**Assigned task**
Repeat the material below exactly, line for line.

**Excerpted records**
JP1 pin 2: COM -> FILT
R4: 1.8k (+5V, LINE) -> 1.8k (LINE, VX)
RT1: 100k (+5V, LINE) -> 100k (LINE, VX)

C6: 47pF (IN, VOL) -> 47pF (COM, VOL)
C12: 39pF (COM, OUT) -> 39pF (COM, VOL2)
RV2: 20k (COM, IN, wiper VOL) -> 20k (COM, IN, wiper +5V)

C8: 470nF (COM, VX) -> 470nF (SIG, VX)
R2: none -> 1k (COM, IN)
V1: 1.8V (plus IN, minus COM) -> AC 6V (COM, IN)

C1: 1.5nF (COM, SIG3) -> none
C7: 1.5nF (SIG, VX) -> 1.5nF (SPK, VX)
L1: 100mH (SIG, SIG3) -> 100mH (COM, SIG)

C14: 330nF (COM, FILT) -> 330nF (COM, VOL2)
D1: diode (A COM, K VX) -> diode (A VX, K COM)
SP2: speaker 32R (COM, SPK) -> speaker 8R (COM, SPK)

**Answer to the problem**
JP1 pin 2: COM -> FILT
R4: 1.8k (+5V, LINE) -> 1.8k (LINE, VX)
RT1: 100k (+5V, LINE) -> 100k (LINE, VX)

C6: 47pF (IN, VOL) -> 47pF (COM, VOL)
C12: 39pF (COM, OUT) -> 39pF (COM, VOL2)
RV2: 20k (COM, IN, wiper VOL) -> 20k (COM, IN, wiper +5V)

C8: 470nF (COM, VX) -> 470nF (SIG, VX)
R2: none -> 1k (COM, IN)
V1: 1.8V (plus IN, minus COM) -> AC 6V (COM, IN)

C1: 1.5nF (COM, SIG3) -> none
C7: 1.5nF (SIG, VX) -> 1.5nF (SPK, VX)
L1: 100mH (SIG, SIG3) -> 100mH (COM, SIG)

C14: 330nF (COM, FILT) -> 330nF (COM, VOL2)
D1: diode (A COM, K VX) -> diode (A VX, K COM)
SP2: speaker 32R (COM, SPK) -> speaker 8R (COM, SPK)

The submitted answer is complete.